> _TASK GOAL_:
Scan the entries below for the word "lamp". Copy each line that has it.

> _INPUT DATA_:
──────

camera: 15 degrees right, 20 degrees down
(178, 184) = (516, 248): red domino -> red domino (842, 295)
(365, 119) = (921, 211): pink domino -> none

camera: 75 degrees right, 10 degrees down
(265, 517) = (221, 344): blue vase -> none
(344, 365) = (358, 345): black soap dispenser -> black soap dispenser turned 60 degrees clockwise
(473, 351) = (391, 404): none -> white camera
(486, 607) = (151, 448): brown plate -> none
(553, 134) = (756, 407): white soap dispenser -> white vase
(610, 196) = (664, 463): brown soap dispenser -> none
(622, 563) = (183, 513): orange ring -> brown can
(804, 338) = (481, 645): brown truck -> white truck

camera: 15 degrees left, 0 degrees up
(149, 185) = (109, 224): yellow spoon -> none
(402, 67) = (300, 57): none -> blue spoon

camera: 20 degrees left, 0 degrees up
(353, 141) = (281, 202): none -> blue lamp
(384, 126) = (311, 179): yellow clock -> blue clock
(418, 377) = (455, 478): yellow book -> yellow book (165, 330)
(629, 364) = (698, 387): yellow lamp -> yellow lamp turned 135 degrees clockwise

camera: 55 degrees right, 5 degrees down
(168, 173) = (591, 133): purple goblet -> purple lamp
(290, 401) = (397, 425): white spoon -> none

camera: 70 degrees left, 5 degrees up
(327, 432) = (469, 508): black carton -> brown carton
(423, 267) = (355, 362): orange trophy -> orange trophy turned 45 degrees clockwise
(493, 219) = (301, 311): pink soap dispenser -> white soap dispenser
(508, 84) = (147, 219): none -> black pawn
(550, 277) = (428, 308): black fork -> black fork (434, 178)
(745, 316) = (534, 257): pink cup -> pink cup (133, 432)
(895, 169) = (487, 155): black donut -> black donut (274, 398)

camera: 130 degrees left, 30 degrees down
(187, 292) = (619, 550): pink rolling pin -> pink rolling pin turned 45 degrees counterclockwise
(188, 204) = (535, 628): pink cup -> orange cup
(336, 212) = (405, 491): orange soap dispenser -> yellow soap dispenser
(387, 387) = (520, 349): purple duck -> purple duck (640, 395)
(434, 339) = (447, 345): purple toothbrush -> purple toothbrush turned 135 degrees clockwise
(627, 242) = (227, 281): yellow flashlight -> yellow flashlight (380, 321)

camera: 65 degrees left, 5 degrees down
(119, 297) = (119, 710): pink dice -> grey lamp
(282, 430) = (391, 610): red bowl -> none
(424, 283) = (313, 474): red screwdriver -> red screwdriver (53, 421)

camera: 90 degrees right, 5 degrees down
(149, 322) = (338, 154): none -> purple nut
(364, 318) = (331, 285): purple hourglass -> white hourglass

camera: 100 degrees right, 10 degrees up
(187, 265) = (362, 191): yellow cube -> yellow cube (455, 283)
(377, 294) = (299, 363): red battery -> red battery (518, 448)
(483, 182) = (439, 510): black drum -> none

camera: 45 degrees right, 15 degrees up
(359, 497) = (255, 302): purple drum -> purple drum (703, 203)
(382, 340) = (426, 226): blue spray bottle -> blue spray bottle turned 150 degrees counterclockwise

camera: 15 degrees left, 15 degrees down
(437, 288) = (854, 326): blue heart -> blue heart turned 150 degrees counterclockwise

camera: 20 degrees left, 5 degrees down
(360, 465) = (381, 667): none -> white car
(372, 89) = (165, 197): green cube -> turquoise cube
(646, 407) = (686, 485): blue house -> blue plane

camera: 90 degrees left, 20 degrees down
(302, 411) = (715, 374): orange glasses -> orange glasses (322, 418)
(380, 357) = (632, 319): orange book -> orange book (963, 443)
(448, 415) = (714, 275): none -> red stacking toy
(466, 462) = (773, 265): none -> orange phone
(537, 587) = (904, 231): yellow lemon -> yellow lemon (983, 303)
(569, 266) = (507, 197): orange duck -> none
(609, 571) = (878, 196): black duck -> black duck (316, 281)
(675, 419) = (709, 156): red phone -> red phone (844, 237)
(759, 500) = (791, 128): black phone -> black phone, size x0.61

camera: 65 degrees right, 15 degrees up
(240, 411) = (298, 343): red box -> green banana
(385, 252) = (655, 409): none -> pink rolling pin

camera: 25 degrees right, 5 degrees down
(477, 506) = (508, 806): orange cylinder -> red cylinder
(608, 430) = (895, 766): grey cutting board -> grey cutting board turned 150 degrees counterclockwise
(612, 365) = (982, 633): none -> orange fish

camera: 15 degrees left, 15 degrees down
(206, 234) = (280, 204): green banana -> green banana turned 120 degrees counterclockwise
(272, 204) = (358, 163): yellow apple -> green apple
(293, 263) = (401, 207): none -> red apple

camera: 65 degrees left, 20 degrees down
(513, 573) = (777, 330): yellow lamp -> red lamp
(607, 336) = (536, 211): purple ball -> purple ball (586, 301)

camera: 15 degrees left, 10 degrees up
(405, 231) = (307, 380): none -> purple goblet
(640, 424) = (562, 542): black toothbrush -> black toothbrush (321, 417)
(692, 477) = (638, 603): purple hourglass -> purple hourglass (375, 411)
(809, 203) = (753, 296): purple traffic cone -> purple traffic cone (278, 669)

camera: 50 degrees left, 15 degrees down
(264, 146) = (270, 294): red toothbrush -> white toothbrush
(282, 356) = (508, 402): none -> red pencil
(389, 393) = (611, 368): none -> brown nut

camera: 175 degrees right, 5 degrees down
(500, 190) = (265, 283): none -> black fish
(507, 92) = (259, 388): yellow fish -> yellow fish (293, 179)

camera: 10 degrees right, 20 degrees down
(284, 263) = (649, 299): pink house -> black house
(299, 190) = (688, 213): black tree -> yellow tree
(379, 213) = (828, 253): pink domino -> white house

──────

> _FINAL ANSWER_:
(353, 141) = (281, 202): none -> blue lamp
(629, 364) = (698, 387): yellow lamp -> yellow lamp turned 135 degrees clockwise
(168, 173) = (591, 133): purple goblet -> purple lamp
(119, 297) = (119, 710): pink dice -> grey lamp
(513, 573) = (777, 330): yellow lamp -> red lamp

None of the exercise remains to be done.